# Requirement
In the records below, the line with "(684, 258) = (698, 234): none -> blue vase" opens the range and the line with "(757, 270) = (606, 272): brown" closes it; print that range exactly and nothing else.

--- Raw data Enclosed Below ---

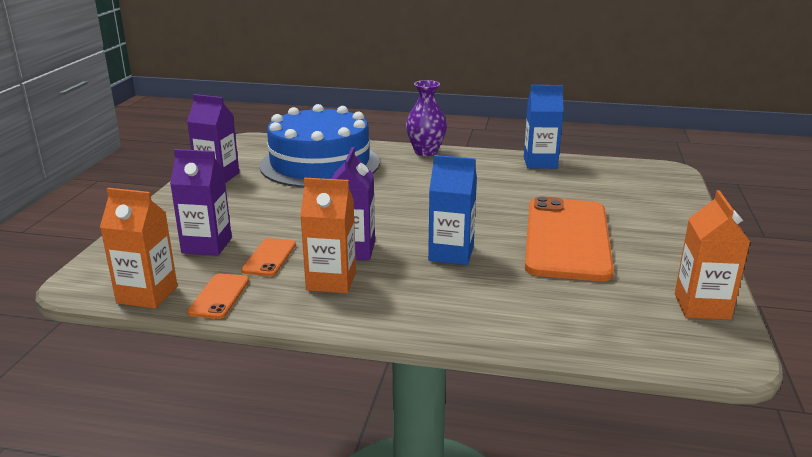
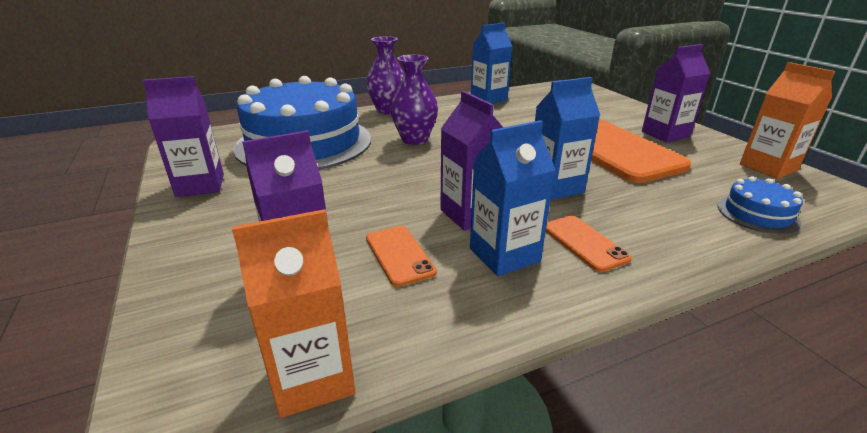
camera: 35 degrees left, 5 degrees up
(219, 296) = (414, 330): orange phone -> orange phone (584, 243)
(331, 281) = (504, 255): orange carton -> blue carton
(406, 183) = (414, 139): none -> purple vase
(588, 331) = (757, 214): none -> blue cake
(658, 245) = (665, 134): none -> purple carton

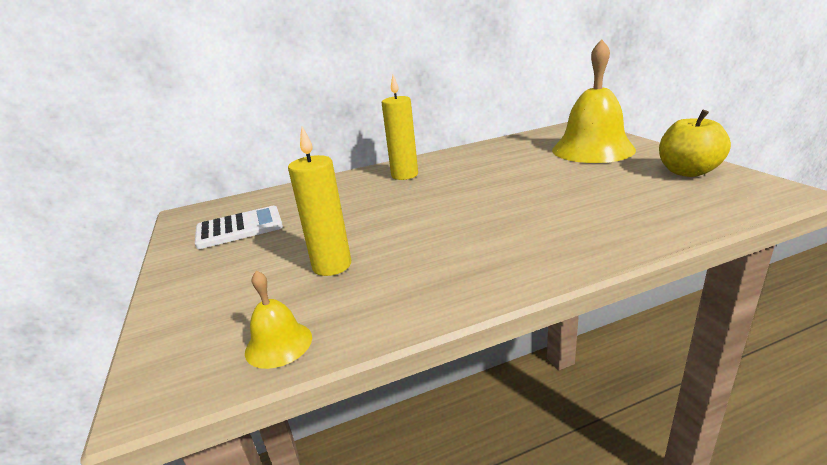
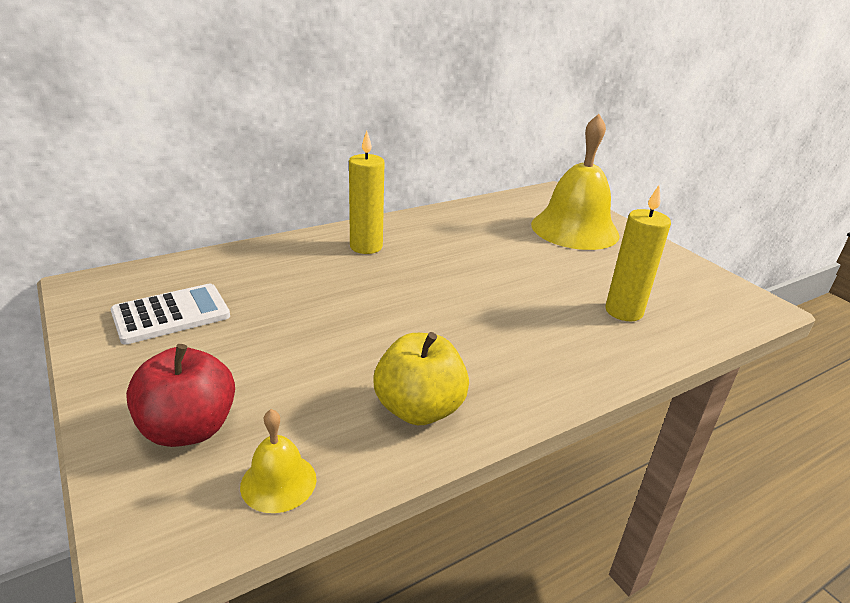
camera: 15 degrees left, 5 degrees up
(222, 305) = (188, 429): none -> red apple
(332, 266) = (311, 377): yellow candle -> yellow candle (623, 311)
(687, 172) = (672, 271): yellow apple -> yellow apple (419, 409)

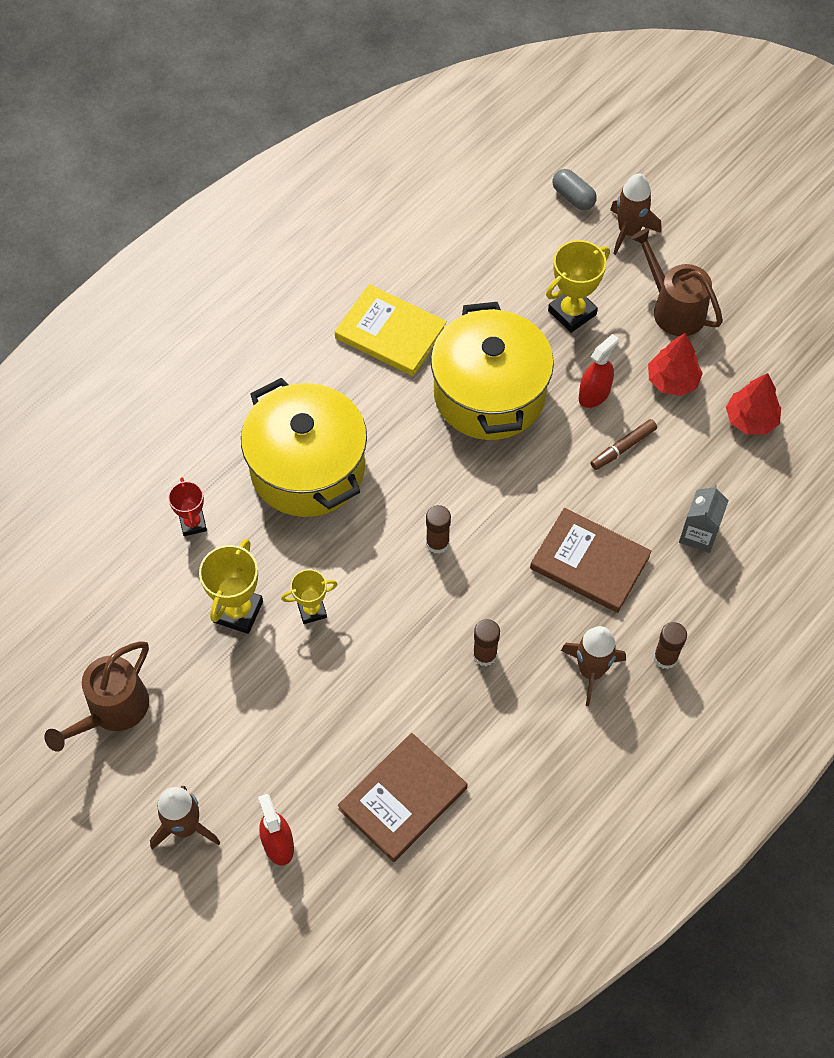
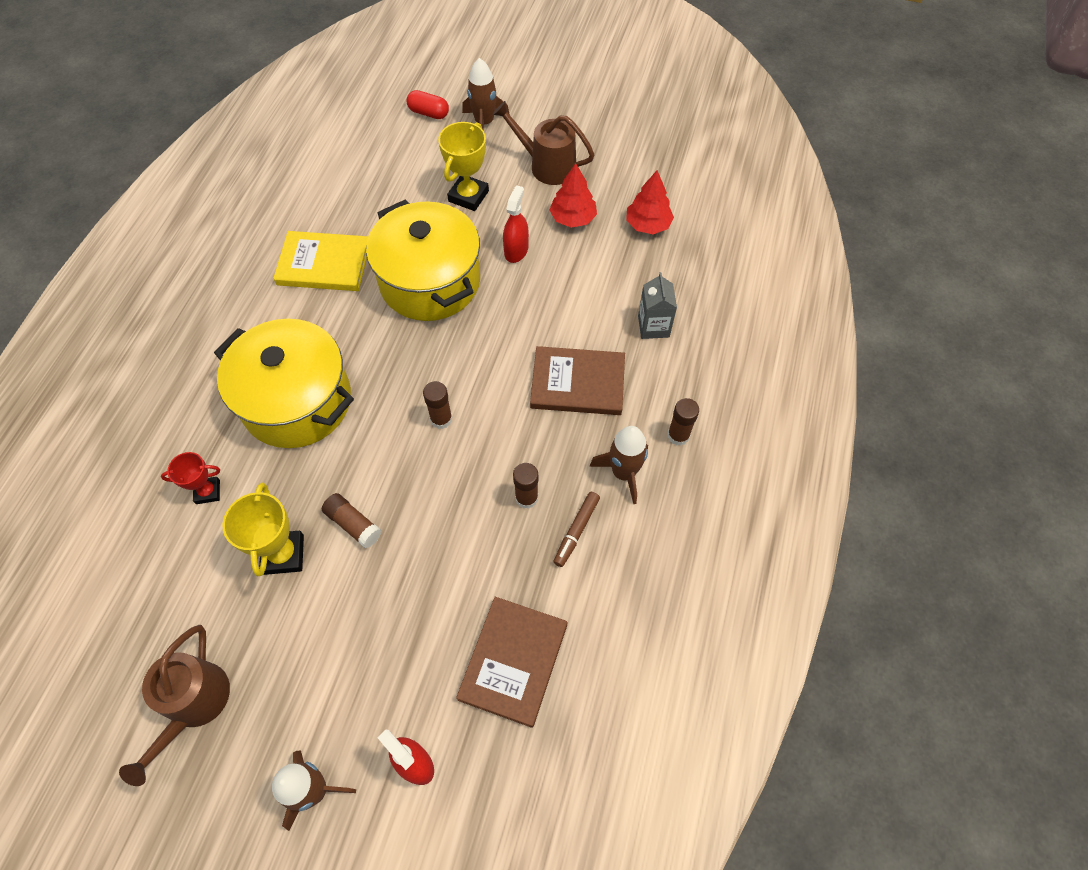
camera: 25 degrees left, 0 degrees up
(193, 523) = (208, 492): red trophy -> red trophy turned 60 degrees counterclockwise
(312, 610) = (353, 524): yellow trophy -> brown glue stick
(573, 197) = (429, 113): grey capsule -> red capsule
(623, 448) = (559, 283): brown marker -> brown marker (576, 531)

--- End of Enclosed Raw data ---
--- Raw data Enclosed Below ---

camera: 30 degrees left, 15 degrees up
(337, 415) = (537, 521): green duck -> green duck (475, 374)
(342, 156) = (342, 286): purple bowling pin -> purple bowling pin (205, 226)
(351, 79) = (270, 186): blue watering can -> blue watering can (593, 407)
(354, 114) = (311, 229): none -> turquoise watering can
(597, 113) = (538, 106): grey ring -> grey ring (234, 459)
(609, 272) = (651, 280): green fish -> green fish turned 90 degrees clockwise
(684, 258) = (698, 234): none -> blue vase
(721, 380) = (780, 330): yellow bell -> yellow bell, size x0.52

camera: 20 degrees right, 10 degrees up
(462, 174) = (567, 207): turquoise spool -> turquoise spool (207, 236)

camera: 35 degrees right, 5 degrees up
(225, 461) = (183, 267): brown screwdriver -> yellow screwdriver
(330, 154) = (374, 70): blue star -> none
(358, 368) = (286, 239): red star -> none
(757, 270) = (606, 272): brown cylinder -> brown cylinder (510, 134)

--- End of Enclosed Raw data ---
--- Raw data Enclosed Below ---

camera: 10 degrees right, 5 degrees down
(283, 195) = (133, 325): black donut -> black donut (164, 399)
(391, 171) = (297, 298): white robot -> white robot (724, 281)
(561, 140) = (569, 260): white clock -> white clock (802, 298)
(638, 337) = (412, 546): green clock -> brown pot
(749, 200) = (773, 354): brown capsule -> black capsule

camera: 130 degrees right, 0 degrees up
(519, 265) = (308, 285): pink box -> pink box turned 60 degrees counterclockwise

--- End of Enclosed Raw data ---

# Response area
(684, 258) = (698, 234): none -> blue vase
(721, 380) = (780, 330): yellow bell -> yellow bell, size x0.52

camera: 20 degrees right, 10 degrees up
(462, 174) = (567, 207): turquoise spool -> turquoise spool (207, 236)

camera: 35 degrees right, 5 degrees up
(225, 461) = (183, 267): brown screwdriver -> yellow screwdriver
(330, 154) = (374, 70): blue star -> none
(358, 368) = (286, 239): red star -> none
(757, 270) = (606, 272): brown cylinder -> brown cylinder (510, 134)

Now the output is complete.